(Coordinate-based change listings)
=== Section Start ===

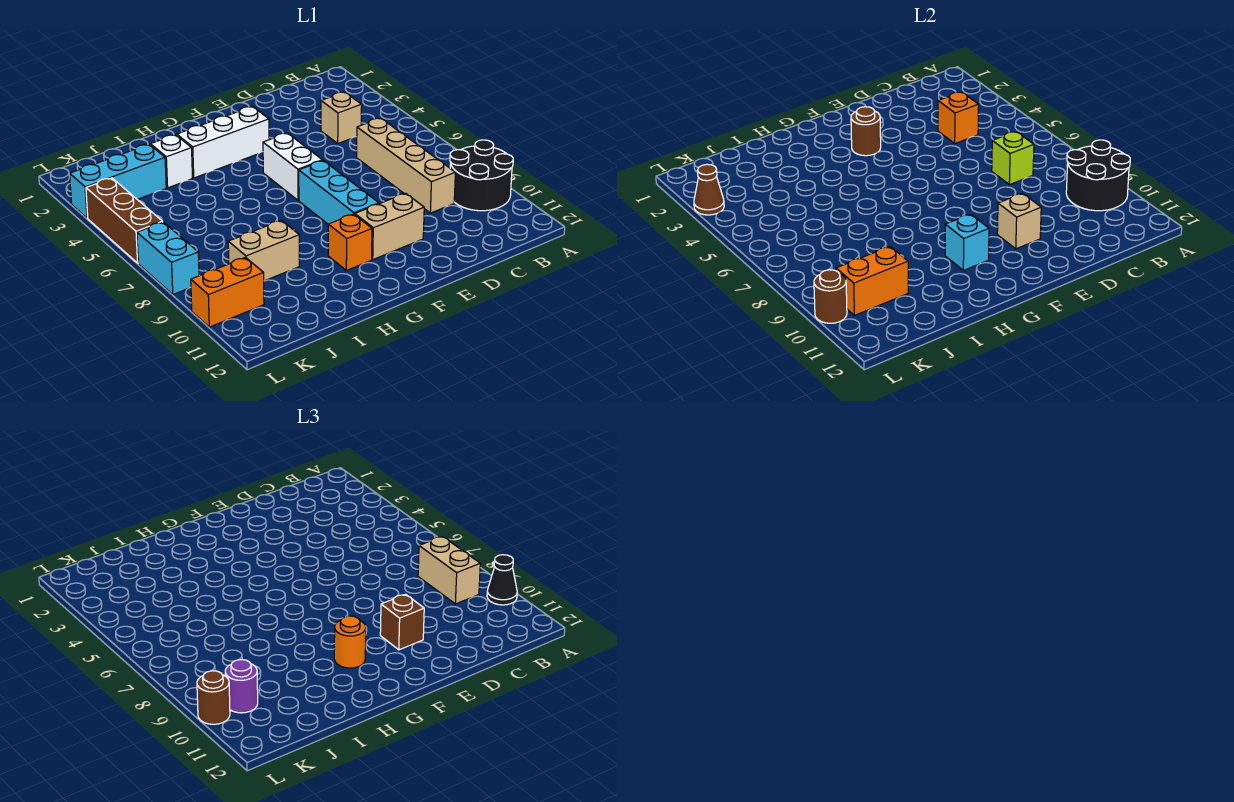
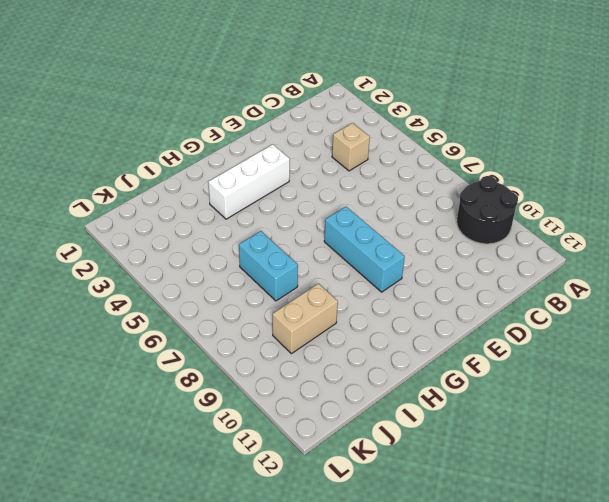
cyan brick I6:I7 level 1 -> cyan brick L7:L8 level 1
none -> tan brick C6:C9 level 1
none -> tan brick E10:F10 level 1
none -> white brick F5:F6 level 1

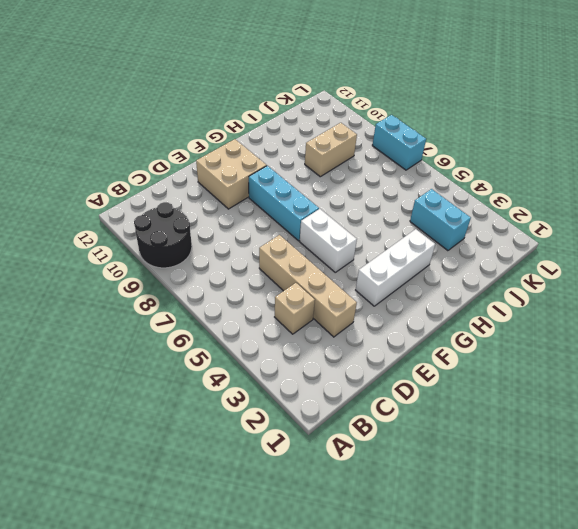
tan brick D3:D6 level 1 -> tan brick C6:C9 level 1
tan brick E10:F11 level 1 -> tan brick E10:F10 level 1
cyan brick J3:J4 level 1 -> cyan brick J3:L3 level 1
none -> orange brick G10 level 1
none -> white brick I3 level 1
none -> orange brick K10:L10 level 1

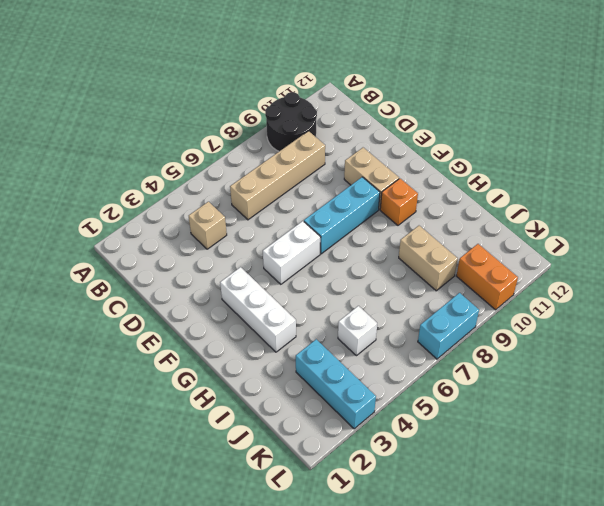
white brick J5 level 1 -> white brick I3 level 1
none -> brown brick L4:L6 level 1
none -> black round brick A9:B10 level 2
none -> orange brick C4 level 2

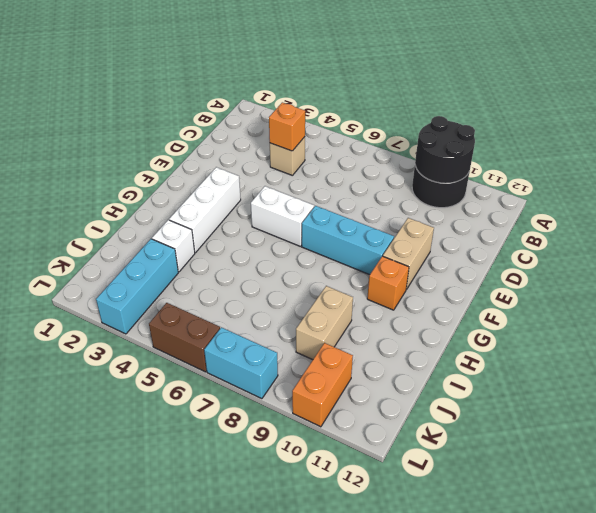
brown brick L5:L6 level 1 -> brown brick L4:L6 level 1
none -> tan brick C6:C9 level 1
none -> lime brick C7 level 2
none -> tan brick E10 level 2

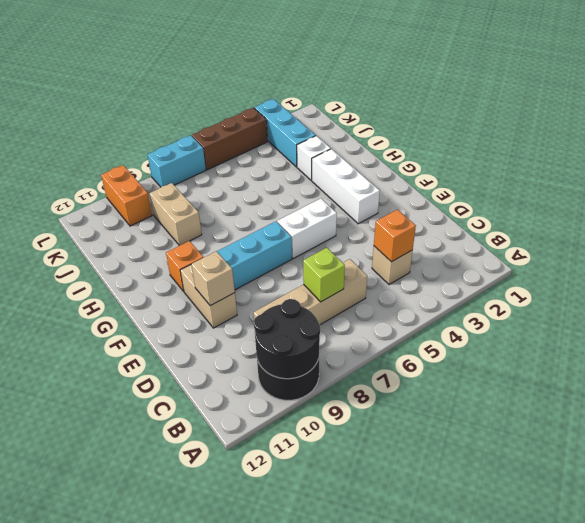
none -> brown round brick F3 level 2
none -> cyan brick G10 level 2
none -> orange brick J10:K10 level 2

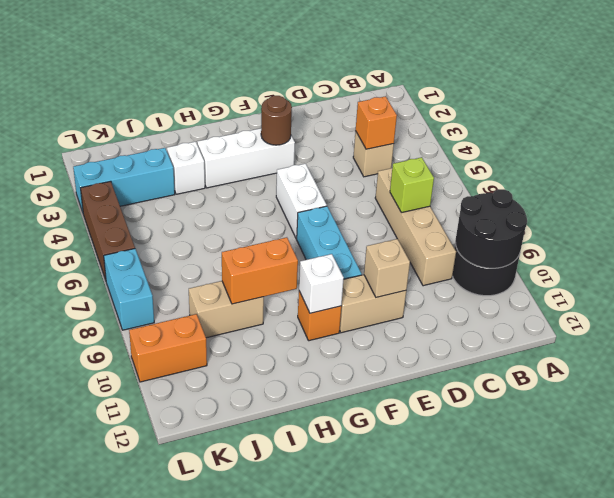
white brick G10 level 2 -> cyan brick G10 level 2
orange brick H9:I9 level 2 -> orange brick J10:K10 level 2
none -> brown cone L3 level 2
none -> brown round brick L10 level 2
none -> black cone A10 level 3

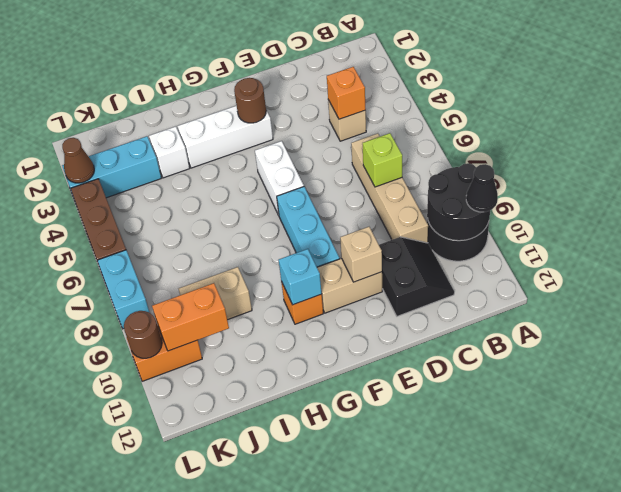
black slope C10:D11 level 1 top D -> none
none -> tan brick B8:B9 level 3
none -> brown brick E10 level 3
none -> orange round brick G10 level 3

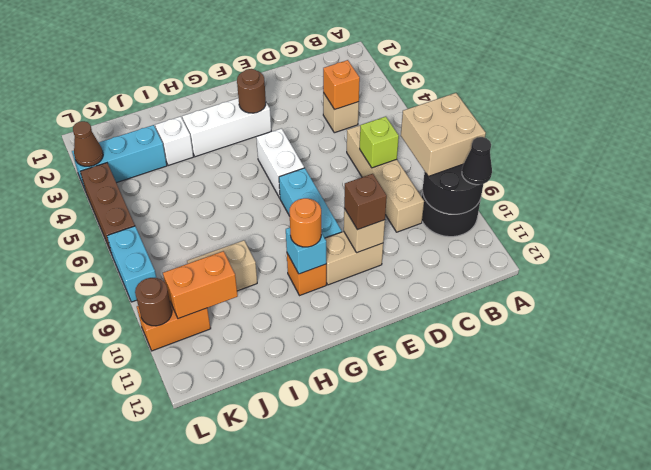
tan brick A8:B9 level 3 -> tan brick B8:B9 level 3
none -> purple round brick K10 level 3
none -> brown round brick L10 level 3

=== Section End ===

→ Exercise requirements: Only the lines from the one containing "none -> orange brick G10 level 1" through the final line of the data should be given again, exactly and without pictures.

→ Solution to the exercise:
none -> orange brick G10 level 1
none -> white brick I3 level 1
none -> orange brick K10:L10 level 1

white brick J5 level 1 -> white brick I3 level 1
none -> brown brick L4:L6 level 1
none -> black round brick A9:B10 level 2
none -> orange brick C4 level 2

brown brick L5:L6 level 1 -> brown brick L4:L6 level 1
none -> tan brick C6:C9 level 1
none -> lime brick C7 level 2
none -> tan brick E10 level 2

none -> brown round brick F3 level 2
none -> cyan brick G10 level 2
none -> orange brick J10:K10 level 2

white brick G10 level 2 -> cyan brick G10 level 2
orange brick H9:I9 level 2 -> orange brick J10:K10 level 2
none -> brown cone L3 level 2
none -> brown round brick L10 level 2
none -> black cone A10 level 3

black slope C10:D11 level 1 top D -> none
none -> tan brick B8:B9 level 3
none -> brown brick E10 level 3
none -> orange round brick G10 level 3

tan brick A8:B9 level 3 -> tan brick B8:B9 level 3
none -> purple round brick K10 level 3
none -> brown round brick L10 level 3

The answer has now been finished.